▶ **Description of the task**:
Could you reproduce, word for word, everything below from the line containing "camera: 65 degrees left, 15 degrees down" down to the line containing "(499, 287) = (416, 229): turquoise", with both of those lines included and no others?

▶ **Task inputs**:
Start of Block

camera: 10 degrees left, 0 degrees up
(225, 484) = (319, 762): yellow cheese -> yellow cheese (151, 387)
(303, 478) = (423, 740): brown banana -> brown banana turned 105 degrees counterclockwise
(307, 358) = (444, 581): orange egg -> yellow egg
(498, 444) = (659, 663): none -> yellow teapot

End of Block
Start of Block

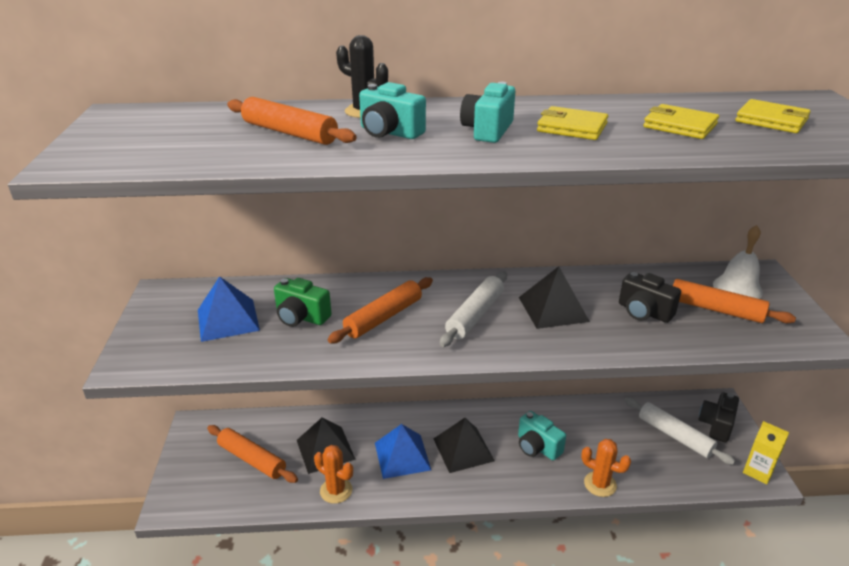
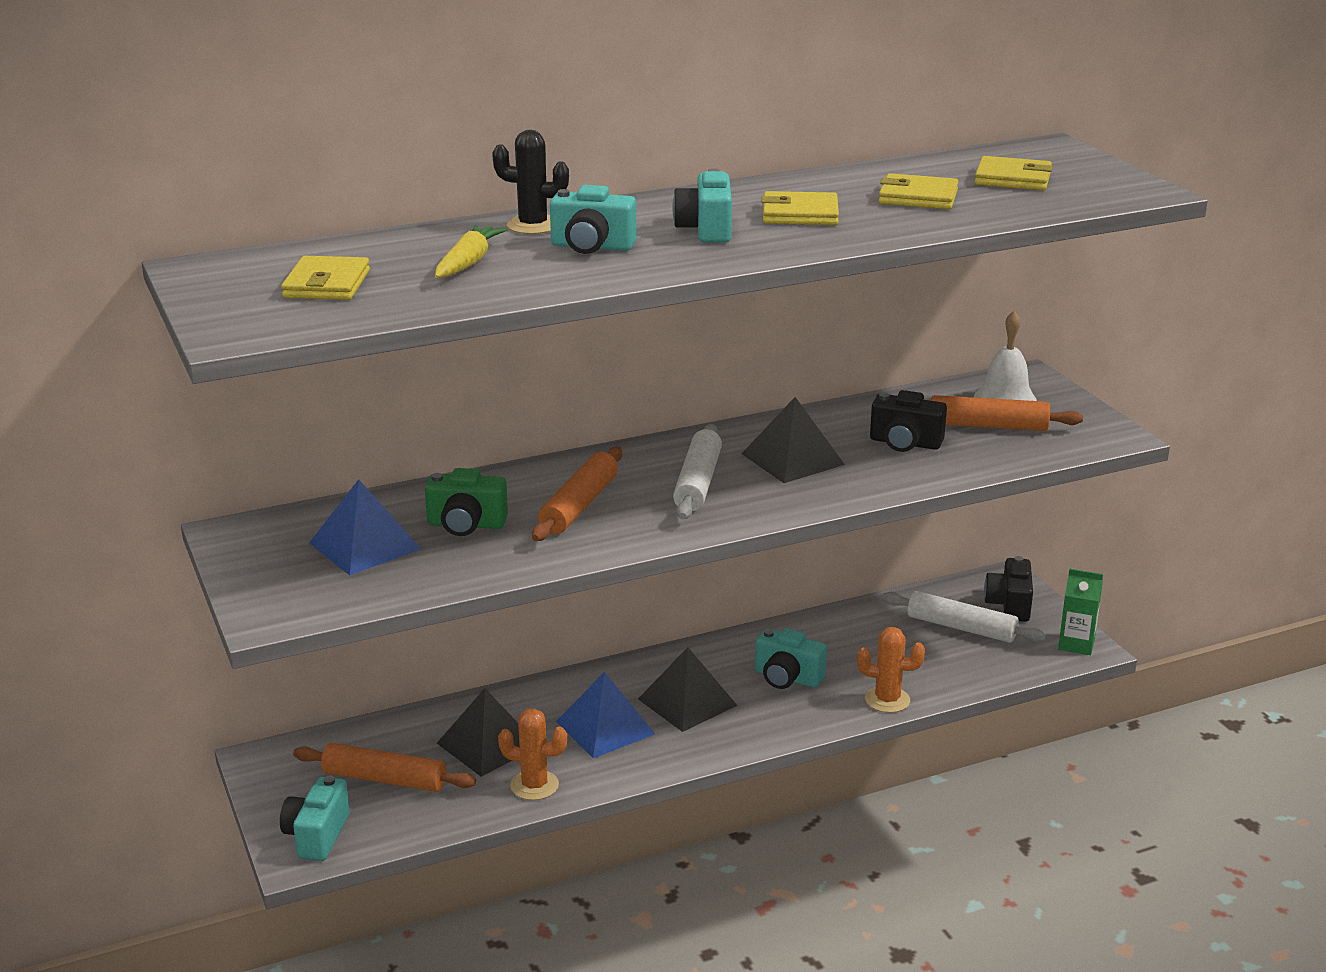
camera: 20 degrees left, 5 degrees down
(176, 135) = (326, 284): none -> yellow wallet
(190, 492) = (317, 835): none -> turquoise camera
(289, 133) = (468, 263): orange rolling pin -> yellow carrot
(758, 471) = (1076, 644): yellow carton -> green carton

End of Block
Start of Block

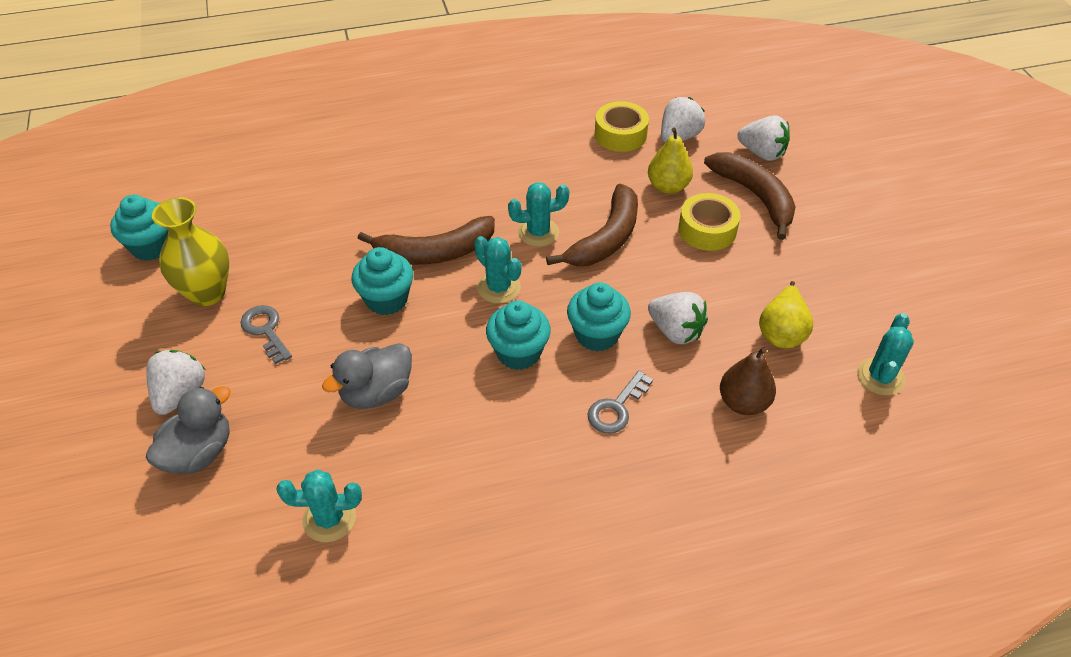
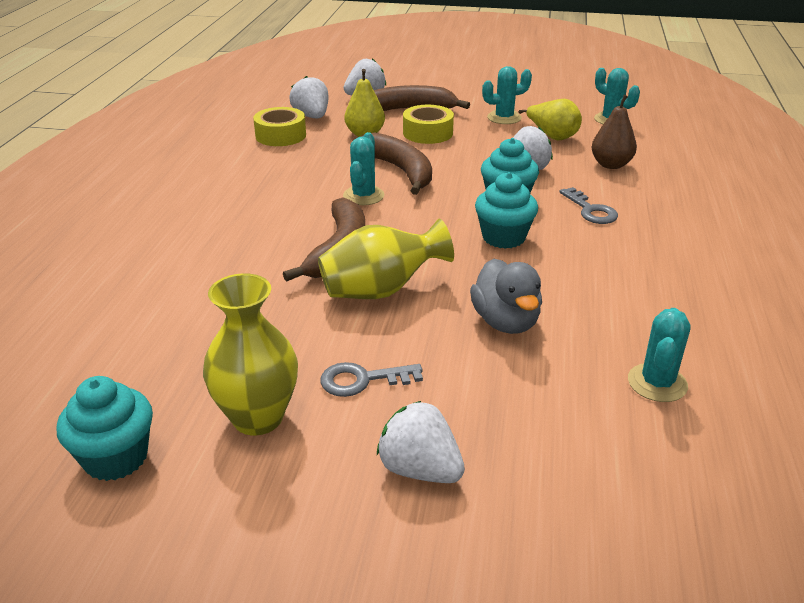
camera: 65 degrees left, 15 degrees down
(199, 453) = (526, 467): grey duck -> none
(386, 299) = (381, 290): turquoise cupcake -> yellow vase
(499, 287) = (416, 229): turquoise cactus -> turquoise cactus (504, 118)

End of Block

▶ **Output of the task**:
camera: 65 degrees left, 15 degrees down
(199, 453) = (526, 467): grey duck -> none
(386, 299) = (381, 290): turquoise cupcake -> yellow vase
(499, 287) = (416, 229): turquoise cactus -> turquoise cactus (504, 118)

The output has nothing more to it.